**Dataset:**
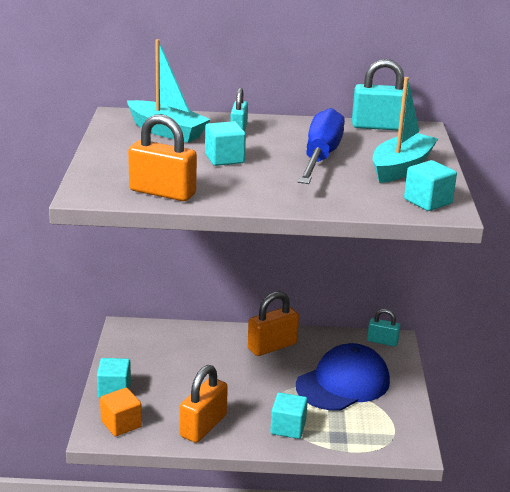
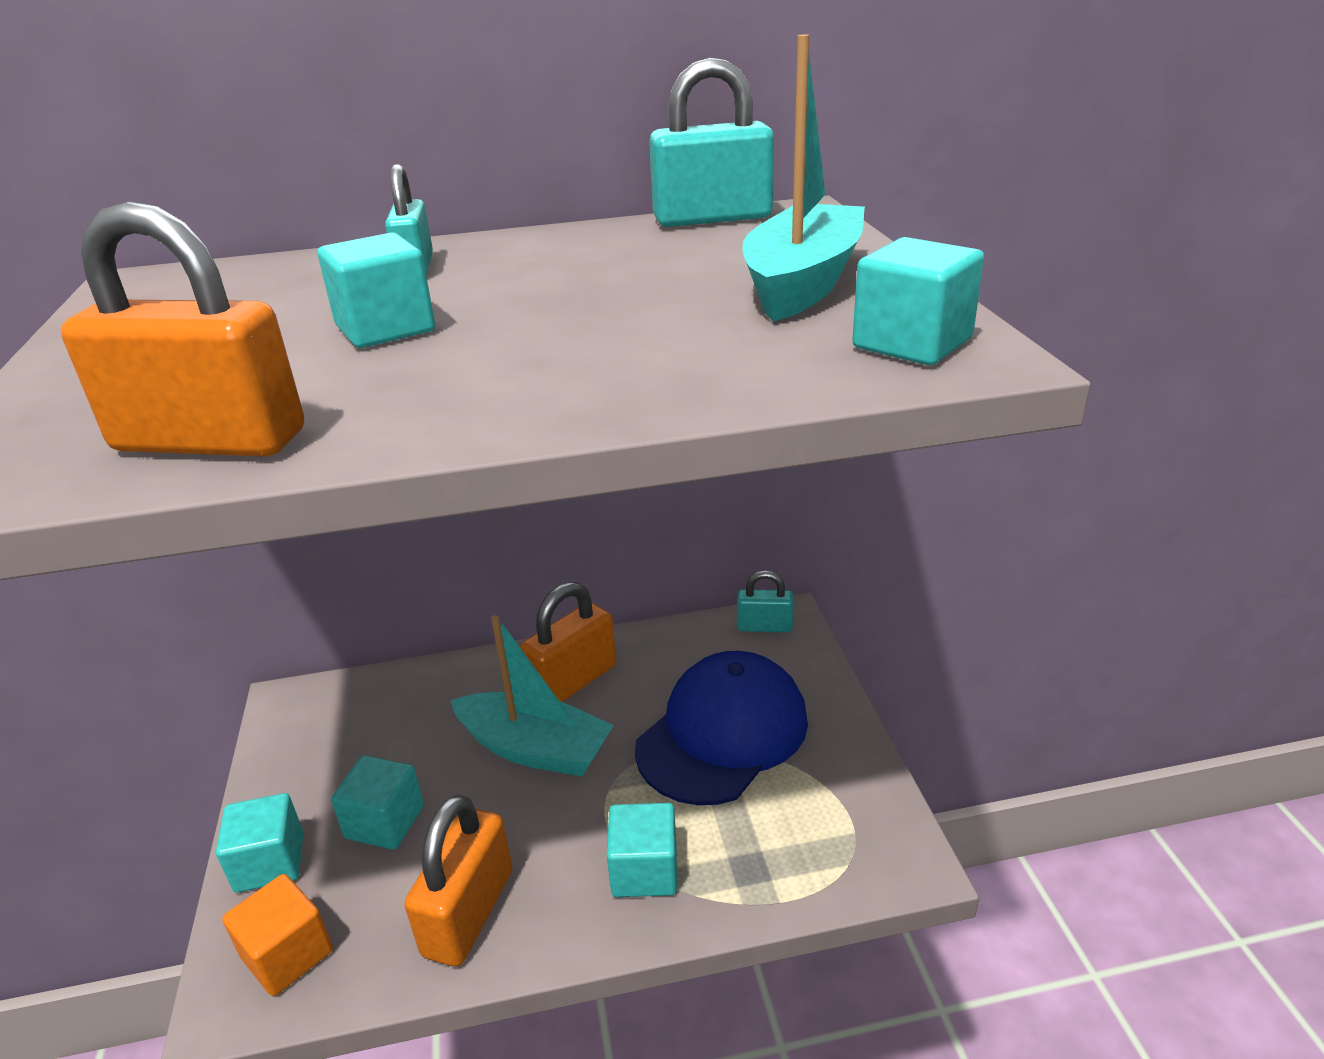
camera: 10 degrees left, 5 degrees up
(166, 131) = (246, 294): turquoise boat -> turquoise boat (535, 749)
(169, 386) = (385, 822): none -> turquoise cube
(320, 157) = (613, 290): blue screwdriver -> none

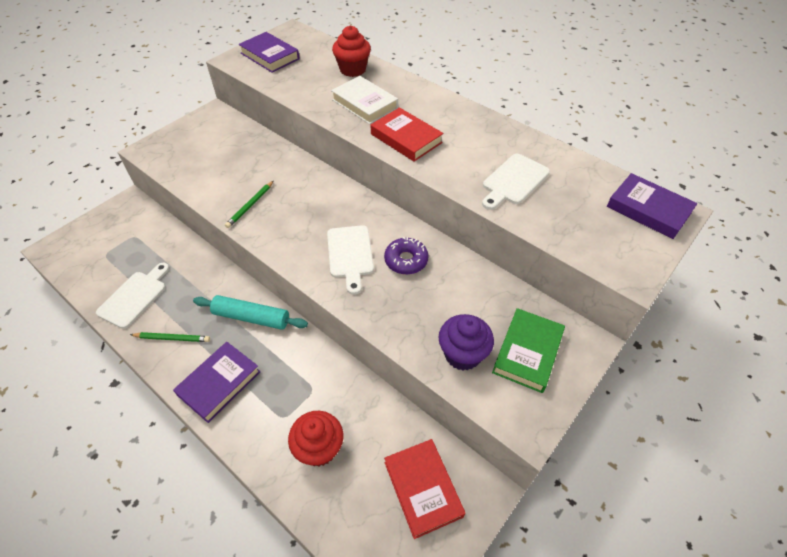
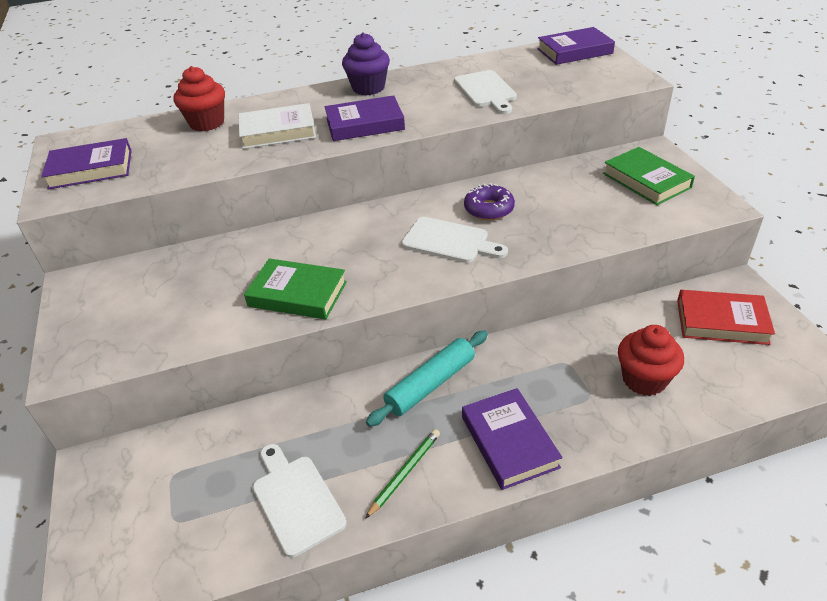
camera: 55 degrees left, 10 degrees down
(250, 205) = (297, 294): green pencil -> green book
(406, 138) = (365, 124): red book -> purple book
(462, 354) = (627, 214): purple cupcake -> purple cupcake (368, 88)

**Problem description:** Every line above has to be output exactly; the pictures must be dropped.

**Written reply:**
camera: 10 degrees left, 5 degrees up
(166, 131) = (246, 294): turquoise boat -> turquoise boat (535, 749)
(169, 386) = (385, 822): none -> turquoise cube
(320, 157) = (613, 290): blue screwdriver -> none

camera: 55 degrees left, 10 degrees down
(250, 205) = (297, 294): green pencil -> green book
(406, 138) = (365, 124): red book -> purple book
(462, 354) = (627, 214): purple cupcake -> purple cupcake (368, 88)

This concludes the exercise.